──────── DATA FOR ANALYSIS

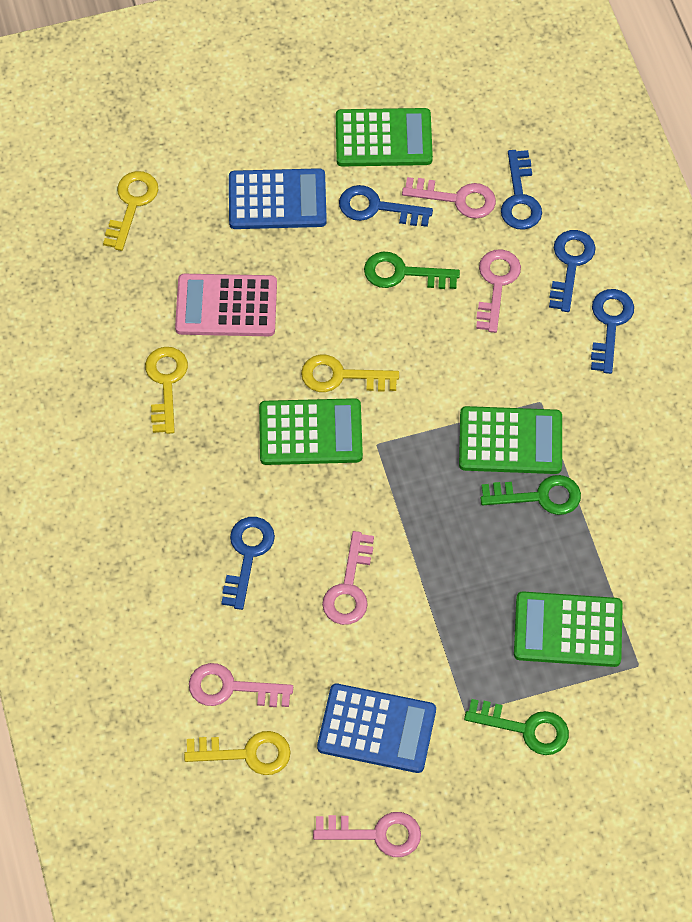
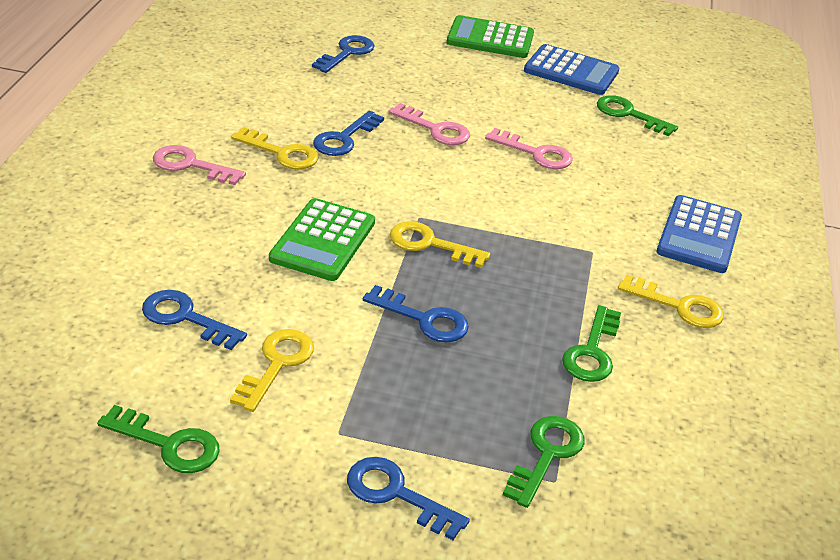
green calculator: 4 -> 2
green key: 3 -> 4
pink calculator: 1 -> 0
pink key: 5 -> 3

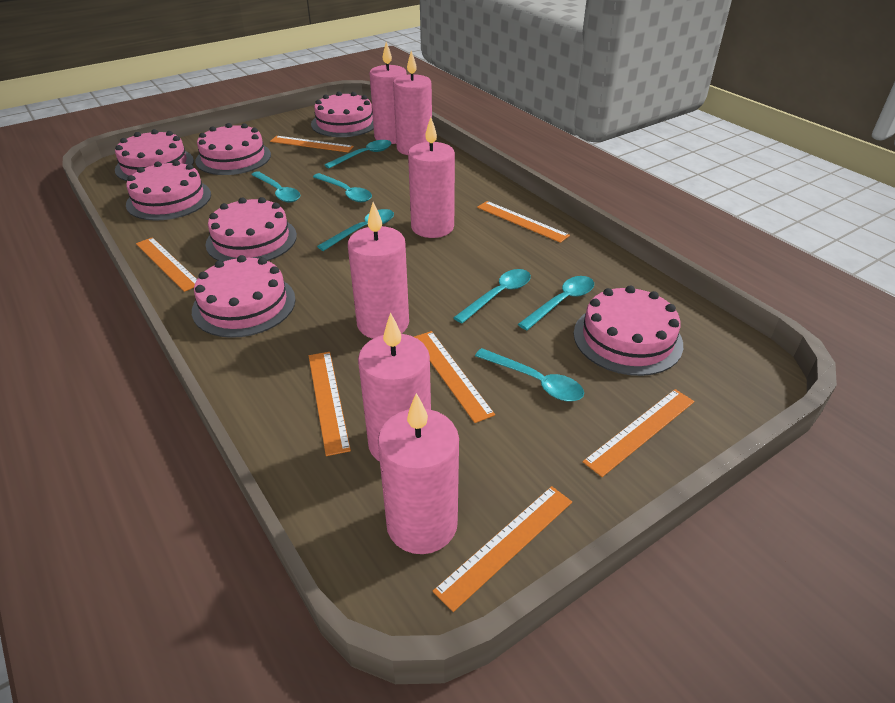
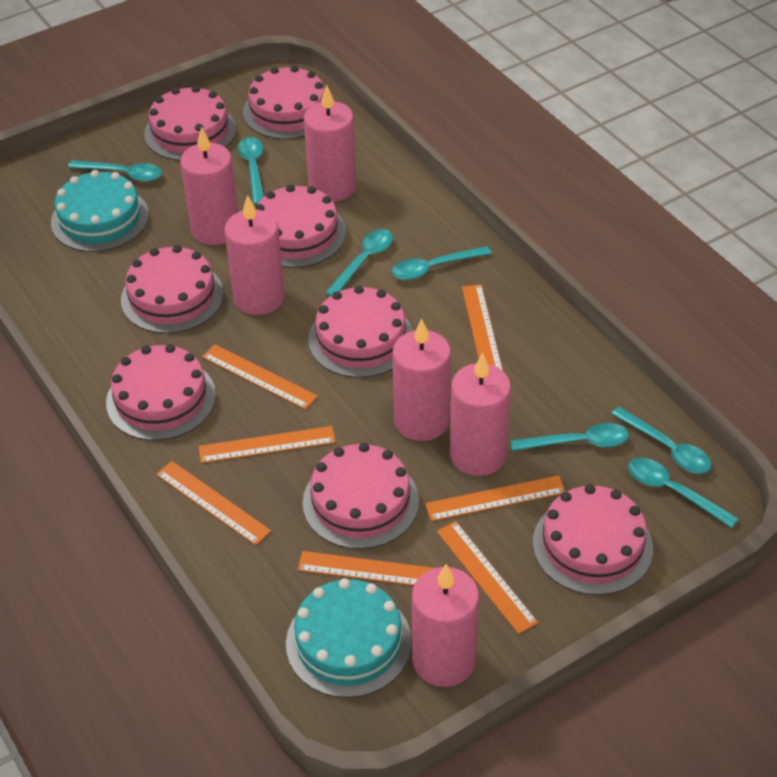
pink cake: 7 -> 8
turquoise cake: 0 -> 2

────────────────

• INSTRUCTIONS FOR THE TASK
Output the line that contains "pink calculator: 1 -> 0" and every subsequent line through the end of the entries, exactly as given, without pictures.

• RESPONSE AREA
pink calculator: 1 -> 0
pink key: 5 -> 3

pink cake: 7 -> 8
turquoise cake: 0 -> 2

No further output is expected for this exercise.